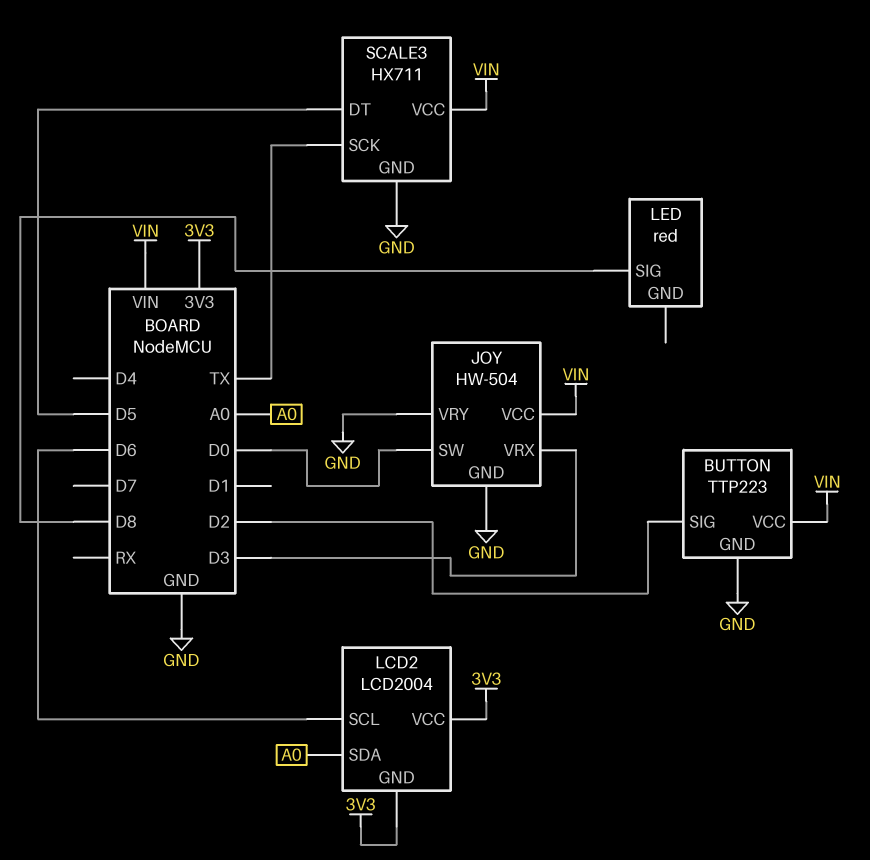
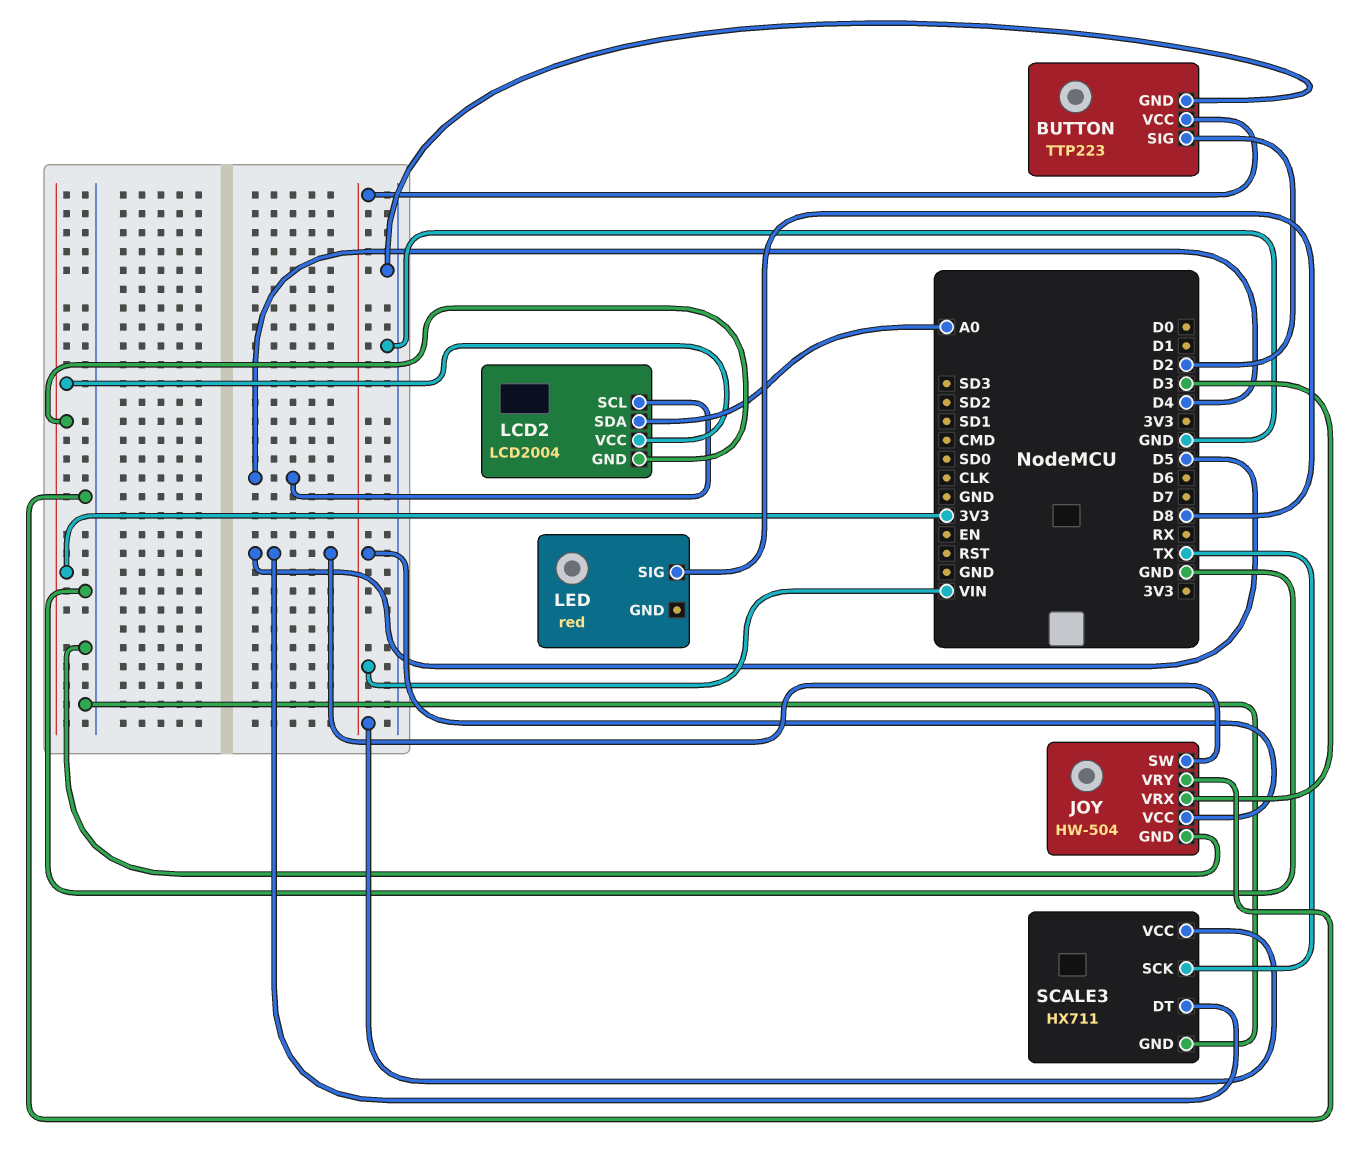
JOY pin SW: D0 -> D5
LCD2 pin SCL: D6 -> D4

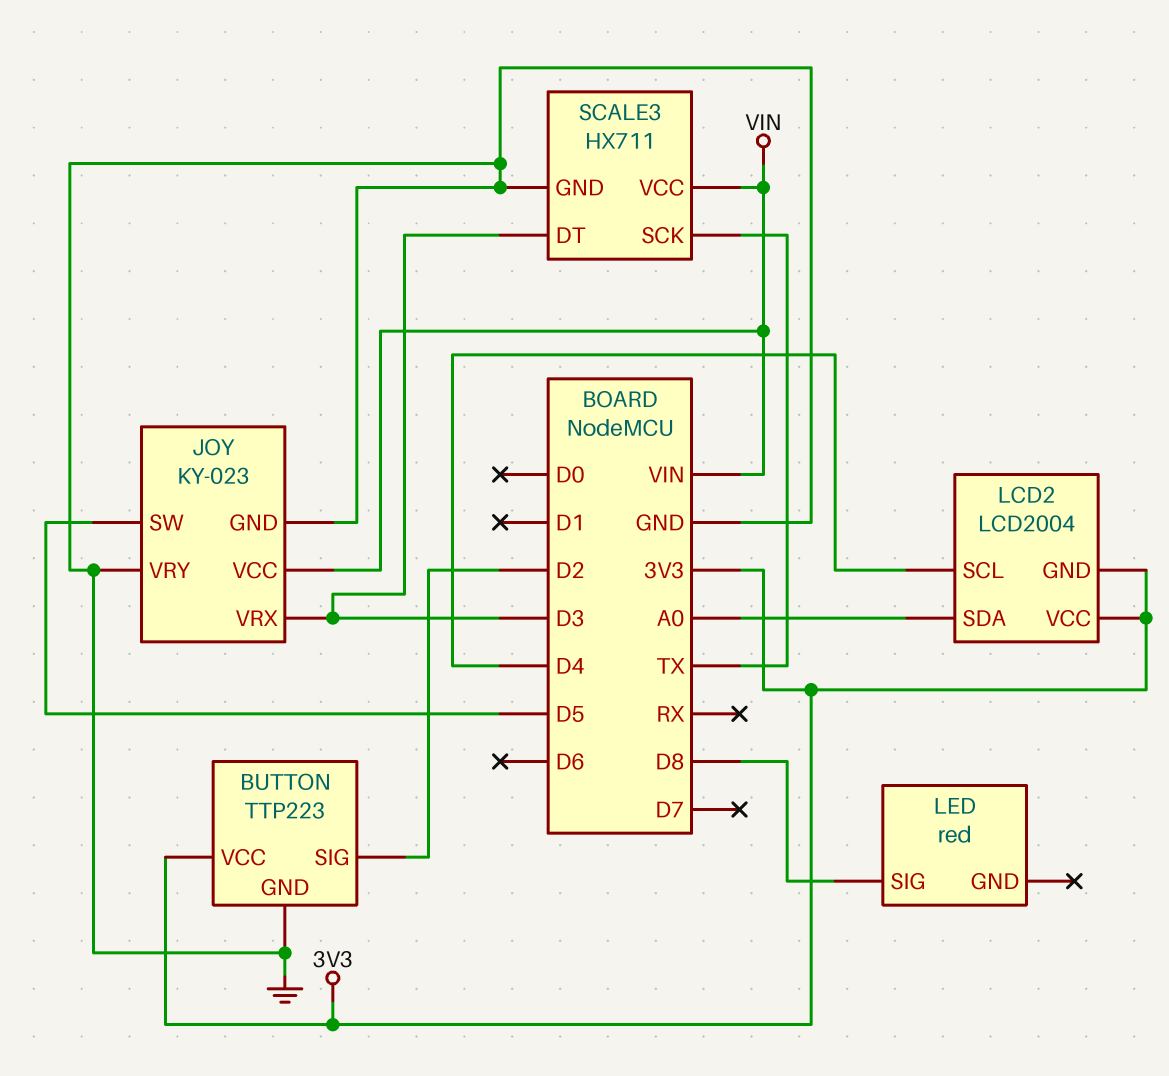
BUTTON pin VCC: VIN -> 3V3
JOY: HW-504 -> KY-023
SCALE3 pin DT: D5 -> D3

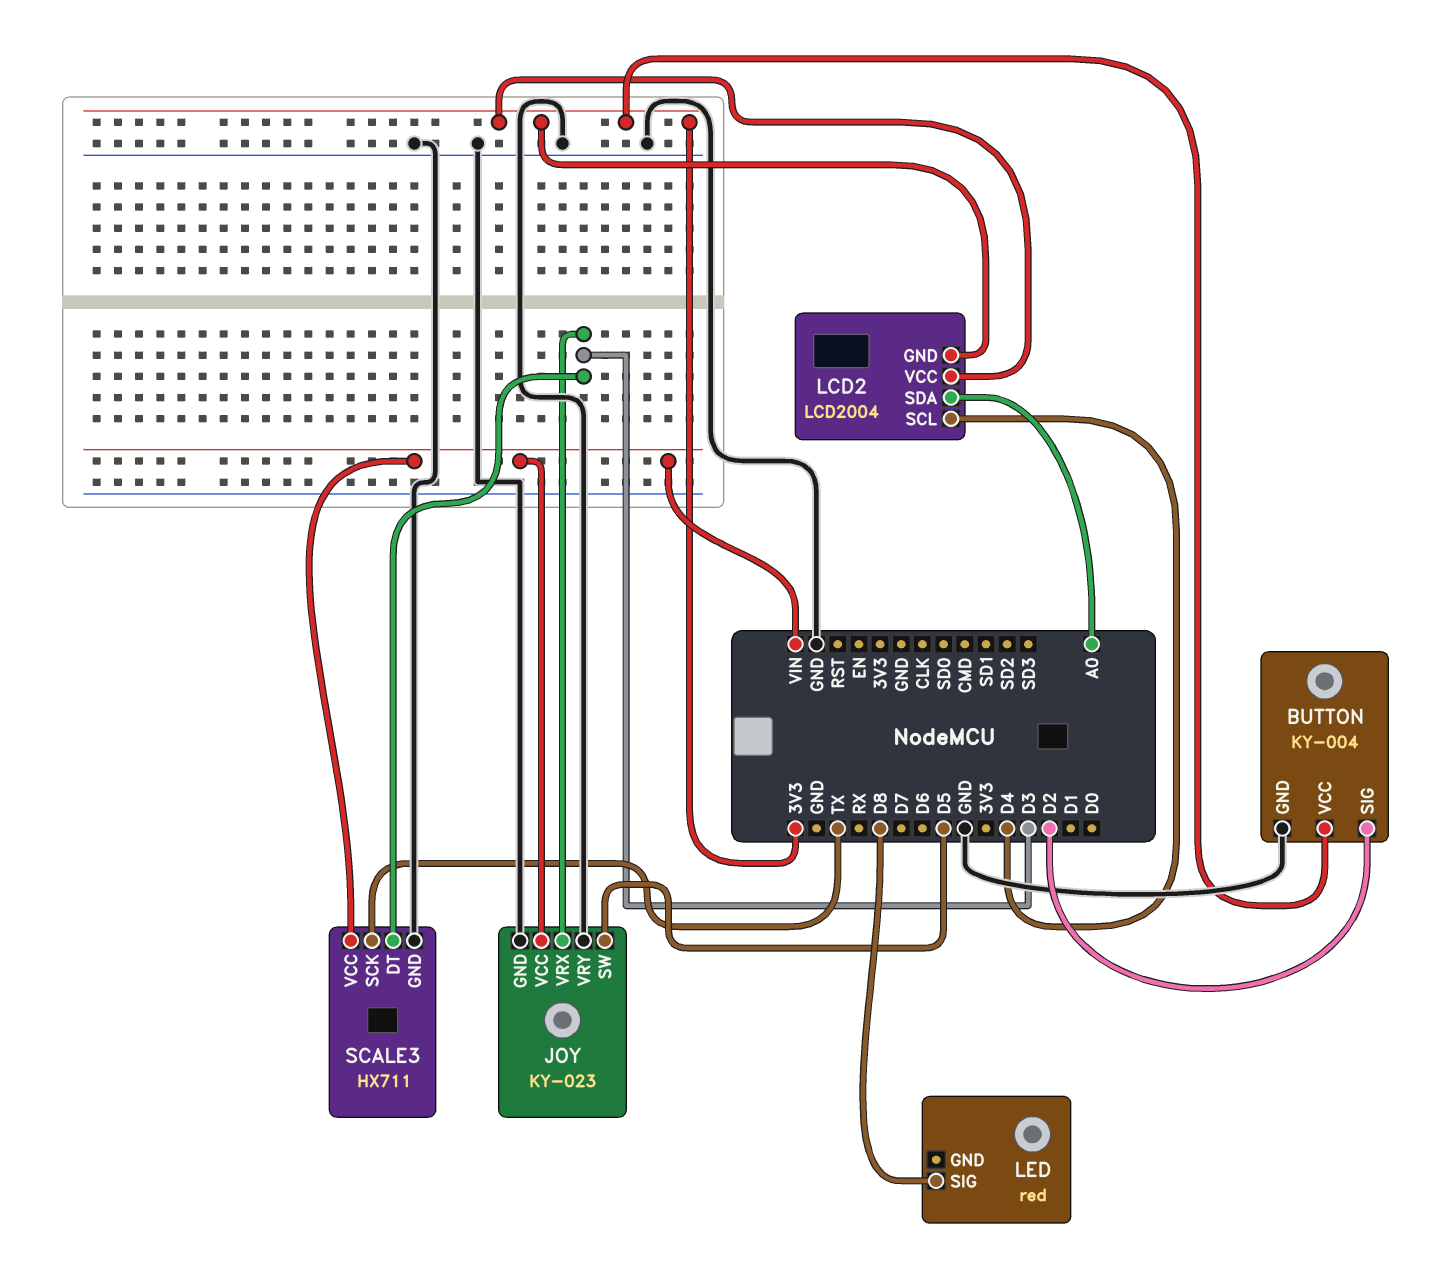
BUTTON: TTP223 -> KY-004

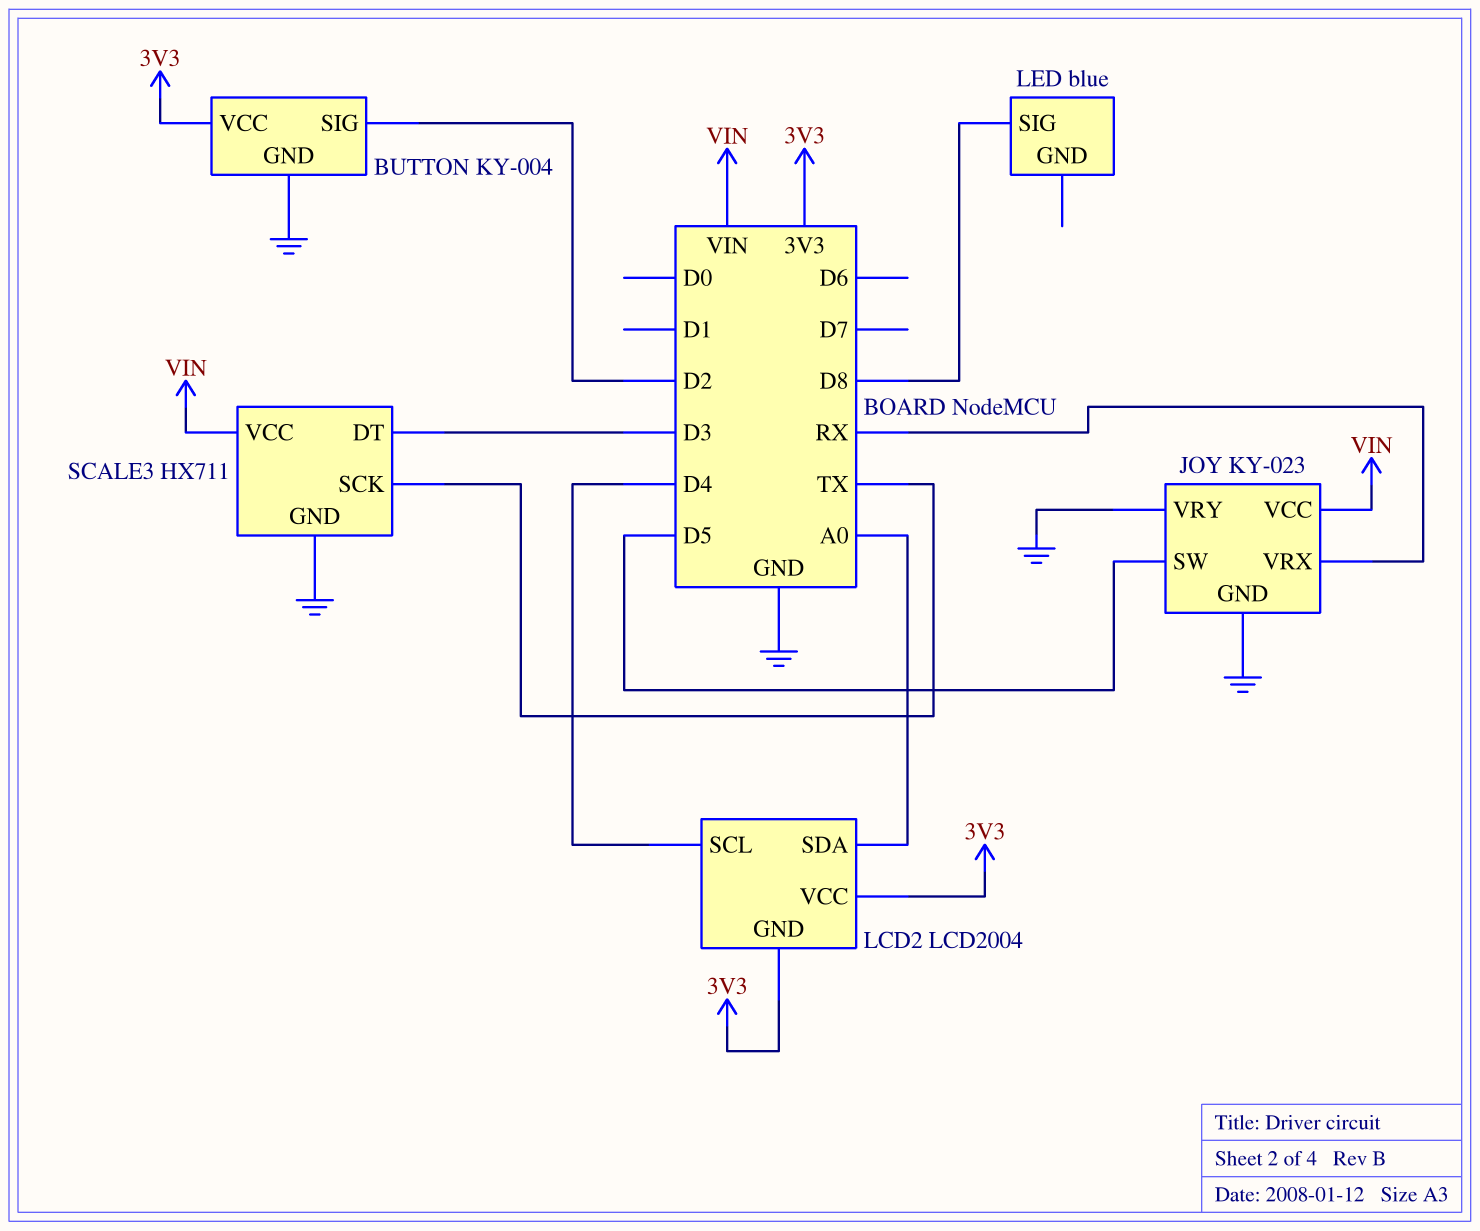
JOY pin VRX: D3 -> RX
LED: red -> blue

_Work item_
Using the records given above, list every line that includes the word "BUTTON".

_Response to the task_
BUTTON pin VCC: VIN -> 3V3
BUTTON: TTP223 -> KY-004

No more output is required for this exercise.